• _To-do item_
Nothing outside the range below should be printed. Output exactly the lines from the line with "white hourglass: [142,45,206,144]" to the line with "pink pawn: [139,327,186,389]", both included.

• _Two-scene object counts_

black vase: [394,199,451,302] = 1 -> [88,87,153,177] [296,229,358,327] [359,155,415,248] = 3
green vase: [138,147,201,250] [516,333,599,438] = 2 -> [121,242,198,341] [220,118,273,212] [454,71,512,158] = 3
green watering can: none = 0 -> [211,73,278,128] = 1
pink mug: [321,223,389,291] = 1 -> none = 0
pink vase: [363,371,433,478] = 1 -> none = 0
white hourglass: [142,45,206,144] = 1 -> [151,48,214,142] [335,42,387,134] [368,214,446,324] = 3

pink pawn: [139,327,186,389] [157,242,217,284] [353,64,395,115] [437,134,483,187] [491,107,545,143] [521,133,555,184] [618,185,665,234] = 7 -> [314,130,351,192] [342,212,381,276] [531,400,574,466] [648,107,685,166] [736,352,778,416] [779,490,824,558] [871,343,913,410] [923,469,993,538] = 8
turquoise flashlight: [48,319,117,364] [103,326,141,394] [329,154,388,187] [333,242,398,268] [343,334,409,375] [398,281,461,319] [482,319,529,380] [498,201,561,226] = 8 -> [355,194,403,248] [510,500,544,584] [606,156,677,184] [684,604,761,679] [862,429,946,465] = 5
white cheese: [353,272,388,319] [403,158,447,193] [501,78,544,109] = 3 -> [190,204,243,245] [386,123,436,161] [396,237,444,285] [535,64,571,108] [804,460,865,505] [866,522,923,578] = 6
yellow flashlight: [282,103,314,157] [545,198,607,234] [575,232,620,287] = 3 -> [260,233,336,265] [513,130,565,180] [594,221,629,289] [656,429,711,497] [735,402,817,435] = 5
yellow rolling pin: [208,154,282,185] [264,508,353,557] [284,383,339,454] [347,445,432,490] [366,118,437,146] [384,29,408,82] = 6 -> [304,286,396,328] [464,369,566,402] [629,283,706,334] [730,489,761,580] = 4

• _Task response_
white hourglass: [142,45,206,144] = 1 -> [151,48,214,142] [335,42,387,134] [368,214,446,324] = 3

pink pawn: [139,327,186,389] [157,242,217,284] [353,64,395,115] [437,134,483,187] [491,107,545,143] [521,133,555,184] [618,185,665,234] = 7 -> [314,130,351,192] [342,212,381,276] [531,400,574,466] [648,107,685,166] [736,352,778,416] [779,490,824,558] [871,343,913,410] [923,469,993,538] = 8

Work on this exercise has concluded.